● **THE DATA**
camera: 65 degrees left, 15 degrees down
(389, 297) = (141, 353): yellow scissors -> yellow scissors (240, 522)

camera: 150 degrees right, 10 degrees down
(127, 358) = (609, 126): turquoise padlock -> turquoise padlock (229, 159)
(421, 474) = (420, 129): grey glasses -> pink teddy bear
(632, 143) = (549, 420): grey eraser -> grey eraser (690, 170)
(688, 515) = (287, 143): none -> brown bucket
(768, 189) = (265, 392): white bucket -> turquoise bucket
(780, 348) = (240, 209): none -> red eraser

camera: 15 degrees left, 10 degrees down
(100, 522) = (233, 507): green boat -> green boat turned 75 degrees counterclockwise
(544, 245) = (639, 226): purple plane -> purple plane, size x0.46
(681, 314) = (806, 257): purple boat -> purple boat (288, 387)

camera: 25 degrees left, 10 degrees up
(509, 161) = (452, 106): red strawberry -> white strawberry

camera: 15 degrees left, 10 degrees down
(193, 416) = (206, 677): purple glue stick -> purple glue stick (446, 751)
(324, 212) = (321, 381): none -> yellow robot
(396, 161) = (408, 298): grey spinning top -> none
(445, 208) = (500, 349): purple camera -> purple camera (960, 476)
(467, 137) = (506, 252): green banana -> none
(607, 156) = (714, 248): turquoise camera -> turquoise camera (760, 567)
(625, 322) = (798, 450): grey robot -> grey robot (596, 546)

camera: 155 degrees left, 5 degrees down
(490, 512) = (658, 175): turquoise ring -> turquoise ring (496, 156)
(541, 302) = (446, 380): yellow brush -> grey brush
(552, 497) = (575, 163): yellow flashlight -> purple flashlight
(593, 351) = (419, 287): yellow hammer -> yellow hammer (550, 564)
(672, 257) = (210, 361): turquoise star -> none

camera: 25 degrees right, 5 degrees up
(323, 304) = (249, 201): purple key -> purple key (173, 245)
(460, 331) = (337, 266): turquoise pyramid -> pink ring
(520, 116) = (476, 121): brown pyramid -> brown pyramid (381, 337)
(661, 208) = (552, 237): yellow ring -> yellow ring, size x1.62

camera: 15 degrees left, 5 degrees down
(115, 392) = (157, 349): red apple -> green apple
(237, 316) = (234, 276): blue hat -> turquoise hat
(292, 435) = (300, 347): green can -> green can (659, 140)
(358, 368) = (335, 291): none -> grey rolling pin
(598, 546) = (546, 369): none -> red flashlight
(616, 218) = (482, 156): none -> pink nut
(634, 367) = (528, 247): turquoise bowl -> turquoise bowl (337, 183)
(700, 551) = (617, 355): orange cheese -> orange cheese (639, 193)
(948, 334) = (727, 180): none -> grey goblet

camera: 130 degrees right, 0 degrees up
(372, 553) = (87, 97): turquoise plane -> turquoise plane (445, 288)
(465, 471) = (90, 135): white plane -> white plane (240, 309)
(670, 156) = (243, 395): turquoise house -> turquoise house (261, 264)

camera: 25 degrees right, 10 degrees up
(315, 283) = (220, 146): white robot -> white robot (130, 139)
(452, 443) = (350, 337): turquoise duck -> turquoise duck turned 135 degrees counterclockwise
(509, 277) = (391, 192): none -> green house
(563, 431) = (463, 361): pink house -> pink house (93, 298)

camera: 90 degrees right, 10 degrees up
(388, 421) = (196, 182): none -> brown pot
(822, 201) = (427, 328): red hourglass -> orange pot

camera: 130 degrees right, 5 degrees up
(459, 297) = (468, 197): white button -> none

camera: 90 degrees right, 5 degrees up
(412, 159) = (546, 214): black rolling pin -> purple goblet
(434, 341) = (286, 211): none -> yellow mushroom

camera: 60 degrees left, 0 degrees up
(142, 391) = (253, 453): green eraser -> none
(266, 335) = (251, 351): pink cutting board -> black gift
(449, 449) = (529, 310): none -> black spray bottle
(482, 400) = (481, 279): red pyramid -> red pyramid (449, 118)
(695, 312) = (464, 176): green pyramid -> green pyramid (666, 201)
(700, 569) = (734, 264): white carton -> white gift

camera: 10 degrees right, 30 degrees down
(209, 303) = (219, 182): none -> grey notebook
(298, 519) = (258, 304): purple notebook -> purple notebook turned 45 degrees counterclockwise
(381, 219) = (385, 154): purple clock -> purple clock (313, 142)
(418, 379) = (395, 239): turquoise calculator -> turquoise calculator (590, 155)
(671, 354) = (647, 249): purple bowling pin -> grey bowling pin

● **ACTION ITEM**
Take the line above containing "(544, 245) = (639, 226): purple", the line containing "(445, 208) = (500, 349): purple", and all lines in between, and copy them exactly without anything else.

● **SOLUTION TO THIS EXERCISE**
(544, 245) = (639, 226): purple plane -> purple plane, size x0.46
(681, 314) = (806, 257): purple boat -> purple boat (288, 387)

camera: 25 degrees left, 10 degrees up
(509, 161) = (452, 106): red strawberry -> white strawberry

camera: 15 degrees left, 10 degrees down
(193, 416) = (206, 677): purple glue stick -> purple glue stick (446, 751)
(324, 212) = (321, 381): none -> yellow robot
(396, 161) = (408, 298): grey spinning top -> none
(445, 208) = (500, 349): purple camera -> purple camera (960, 476)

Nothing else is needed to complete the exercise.